##### RECORDS FOR THIS EXERCISE
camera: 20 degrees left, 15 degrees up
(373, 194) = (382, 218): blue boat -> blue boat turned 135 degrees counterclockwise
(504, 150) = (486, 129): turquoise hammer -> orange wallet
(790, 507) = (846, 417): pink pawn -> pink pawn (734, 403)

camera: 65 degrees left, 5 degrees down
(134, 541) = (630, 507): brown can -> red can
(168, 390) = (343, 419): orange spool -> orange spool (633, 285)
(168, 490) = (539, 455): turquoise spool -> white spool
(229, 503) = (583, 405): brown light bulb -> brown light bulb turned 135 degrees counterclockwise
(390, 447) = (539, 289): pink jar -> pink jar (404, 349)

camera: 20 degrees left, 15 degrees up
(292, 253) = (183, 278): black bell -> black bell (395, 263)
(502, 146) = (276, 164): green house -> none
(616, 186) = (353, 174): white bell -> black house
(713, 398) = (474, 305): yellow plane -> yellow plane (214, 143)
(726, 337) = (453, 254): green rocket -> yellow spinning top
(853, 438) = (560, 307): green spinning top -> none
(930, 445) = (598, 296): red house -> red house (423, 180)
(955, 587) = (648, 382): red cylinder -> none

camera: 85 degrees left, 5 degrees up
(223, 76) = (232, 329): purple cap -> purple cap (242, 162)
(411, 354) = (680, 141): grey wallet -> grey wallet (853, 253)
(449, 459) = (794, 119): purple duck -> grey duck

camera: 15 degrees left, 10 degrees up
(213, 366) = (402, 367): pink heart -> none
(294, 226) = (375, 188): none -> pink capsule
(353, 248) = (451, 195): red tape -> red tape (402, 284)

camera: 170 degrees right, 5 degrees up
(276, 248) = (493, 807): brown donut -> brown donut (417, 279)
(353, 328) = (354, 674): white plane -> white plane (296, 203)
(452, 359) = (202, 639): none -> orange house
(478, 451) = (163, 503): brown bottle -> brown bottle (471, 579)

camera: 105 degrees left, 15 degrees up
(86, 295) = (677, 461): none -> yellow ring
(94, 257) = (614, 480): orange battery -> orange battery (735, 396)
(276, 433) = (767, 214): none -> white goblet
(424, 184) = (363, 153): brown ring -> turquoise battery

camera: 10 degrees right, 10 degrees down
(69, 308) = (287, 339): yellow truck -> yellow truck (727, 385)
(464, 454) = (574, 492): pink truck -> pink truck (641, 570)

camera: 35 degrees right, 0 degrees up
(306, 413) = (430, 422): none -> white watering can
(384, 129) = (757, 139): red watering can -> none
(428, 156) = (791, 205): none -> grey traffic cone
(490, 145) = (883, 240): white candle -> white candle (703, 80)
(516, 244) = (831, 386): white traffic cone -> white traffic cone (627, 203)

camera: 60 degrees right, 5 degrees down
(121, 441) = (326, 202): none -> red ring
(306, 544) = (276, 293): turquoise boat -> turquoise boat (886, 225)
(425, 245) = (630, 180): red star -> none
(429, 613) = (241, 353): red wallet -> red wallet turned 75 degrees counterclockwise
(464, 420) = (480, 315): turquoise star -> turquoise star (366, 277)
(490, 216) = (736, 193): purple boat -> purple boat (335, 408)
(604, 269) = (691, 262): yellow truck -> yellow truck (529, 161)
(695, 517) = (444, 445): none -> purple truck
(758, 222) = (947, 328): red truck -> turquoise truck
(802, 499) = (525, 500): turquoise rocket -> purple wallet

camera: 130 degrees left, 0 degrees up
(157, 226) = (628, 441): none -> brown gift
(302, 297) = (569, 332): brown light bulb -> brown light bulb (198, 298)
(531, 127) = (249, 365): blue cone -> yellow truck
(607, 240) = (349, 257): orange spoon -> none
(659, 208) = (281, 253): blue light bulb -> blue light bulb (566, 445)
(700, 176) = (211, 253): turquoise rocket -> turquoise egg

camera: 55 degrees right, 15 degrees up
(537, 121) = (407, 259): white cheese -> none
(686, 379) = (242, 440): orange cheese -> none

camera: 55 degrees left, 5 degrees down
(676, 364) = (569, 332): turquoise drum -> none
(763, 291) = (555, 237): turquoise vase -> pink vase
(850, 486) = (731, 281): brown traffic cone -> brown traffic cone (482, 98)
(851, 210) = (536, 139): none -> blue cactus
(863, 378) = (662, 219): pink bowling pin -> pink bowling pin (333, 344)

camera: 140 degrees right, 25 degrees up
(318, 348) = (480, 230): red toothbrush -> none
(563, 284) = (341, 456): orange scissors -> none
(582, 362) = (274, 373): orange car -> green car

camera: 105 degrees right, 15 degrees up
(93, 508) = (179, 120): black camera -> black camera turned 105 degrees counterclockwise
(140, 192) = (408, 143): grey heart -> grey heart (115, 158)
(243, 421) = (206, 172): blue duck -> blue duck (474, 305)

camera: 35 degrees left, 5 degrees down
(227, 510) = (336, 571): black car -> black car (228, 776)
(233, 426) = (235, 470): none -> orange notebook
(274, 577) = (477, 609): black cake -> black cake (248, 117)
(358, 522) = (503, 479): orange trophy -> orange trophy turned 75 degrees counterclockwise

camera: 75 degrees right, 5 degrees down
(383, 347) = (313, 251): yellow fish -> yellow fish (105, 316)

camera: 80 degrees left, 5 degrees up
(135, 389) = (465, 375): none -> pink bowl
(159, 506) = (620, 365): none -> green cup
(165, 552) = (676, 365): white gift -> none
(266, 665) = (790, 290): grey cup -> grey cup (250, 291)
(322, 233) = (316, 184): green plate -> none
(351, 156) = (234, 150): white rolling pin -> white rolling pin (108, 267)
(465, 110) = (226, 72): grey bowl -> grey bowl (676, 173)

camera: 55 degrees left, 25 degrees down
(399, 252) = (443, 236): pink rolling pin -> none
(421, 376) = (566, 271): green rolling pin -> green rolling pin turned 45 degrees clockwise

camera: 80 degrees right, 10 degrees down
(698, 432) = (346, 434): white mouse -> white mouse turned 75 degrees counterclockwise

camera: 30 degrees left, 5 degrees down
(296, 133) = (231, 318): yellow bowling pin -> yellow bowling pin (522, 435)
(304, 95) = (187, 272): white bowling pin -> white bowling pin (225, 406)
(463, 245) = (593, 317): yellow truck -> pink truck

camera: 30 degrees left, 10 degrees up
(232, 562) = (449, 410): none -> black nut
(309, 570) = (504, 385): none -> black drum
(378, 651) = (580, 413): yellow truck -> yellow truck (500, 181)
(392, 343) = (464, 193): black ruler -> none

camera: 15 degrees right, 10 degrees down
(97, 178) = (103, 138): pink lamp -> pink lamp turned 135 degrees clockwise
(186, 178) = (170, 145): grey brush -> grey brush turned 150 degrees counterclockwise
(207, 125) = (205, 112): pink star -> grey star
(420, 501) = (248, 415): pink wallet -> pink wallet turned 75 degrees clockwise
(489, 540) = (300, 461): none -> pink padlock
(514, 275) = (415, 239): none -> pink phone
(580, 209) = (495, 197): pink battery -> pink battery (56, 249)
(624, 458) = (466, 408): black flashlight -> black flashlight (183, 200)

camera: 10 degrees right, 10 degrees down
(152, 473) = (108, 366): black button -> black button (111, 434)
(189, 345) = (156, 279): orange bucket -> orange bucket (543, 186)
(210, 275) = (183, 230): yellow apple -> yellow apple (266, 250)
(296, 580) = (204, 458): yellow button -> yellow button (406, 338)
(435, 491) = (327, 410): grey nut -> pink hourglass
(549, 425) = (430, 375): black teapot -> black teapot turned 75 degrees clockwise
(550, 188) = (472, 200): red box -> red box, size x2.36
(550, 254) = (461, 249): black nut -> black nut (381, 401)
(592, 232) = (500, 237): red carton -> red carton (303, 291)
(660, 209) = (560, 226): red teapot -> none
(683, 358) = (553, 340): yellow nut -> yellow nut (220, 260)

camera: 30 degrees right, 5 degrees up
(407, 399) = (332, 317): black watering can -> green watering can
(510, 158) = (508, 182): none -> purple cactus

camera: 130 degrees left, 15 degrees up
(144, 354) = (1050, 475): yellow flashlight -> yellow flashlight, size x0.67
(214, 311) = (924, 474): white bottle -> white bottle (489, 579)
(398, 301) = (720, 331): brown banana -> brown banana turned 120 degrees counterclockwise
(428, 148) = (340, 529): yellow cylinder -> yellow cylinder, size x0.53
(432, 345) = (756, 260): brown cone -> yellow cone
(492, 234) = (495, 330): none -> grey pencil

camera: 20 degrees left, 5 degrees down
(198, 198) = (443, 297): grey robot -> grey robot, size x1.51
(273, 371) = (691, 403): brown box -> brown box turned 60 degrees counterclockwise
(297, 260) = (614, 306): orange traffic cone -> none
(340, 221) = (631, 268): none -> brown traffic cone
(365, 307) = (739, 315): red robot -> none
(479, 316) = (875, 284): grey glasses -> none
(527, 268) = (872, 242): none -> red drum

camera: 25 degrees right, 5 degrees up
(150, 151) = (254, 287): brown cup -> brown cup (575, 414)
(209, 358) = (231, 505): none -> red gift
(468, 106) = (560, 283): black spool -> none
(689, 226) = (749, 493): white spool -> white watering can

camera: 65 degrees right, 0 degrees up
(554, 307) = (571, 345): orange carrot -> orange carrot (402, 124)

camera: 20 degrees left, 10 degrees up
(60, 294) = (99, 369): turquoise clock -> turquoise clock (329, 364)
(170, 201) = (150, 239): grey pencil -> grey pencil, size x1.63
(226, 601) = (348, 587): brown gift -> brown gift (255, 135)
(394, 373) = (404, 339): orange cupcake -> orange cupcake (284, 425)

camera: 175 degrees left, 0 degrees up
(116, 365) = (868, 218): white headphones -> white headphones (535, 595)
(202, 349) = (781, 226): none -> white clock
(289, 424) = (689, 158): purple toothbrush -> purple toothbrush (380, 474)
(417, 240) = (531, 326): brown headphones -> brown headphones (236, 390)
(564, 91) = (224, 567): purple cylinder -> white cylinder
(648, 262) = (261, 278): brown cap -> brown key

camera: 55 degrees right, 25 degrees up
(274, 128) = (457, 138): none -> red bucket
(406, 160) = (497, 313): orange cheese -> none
##########
**YOUR ASSIGNMENT**
Whenever the word "flashlight" shows up in a line of the entries, list that line.

**RESPONSE**
(624, 458) = (466, 408): black flashlight -> black flashlight (183, 200)
(144, 354) = (1050, 475): yellow flashlight -> yellow flashlight, size x0.67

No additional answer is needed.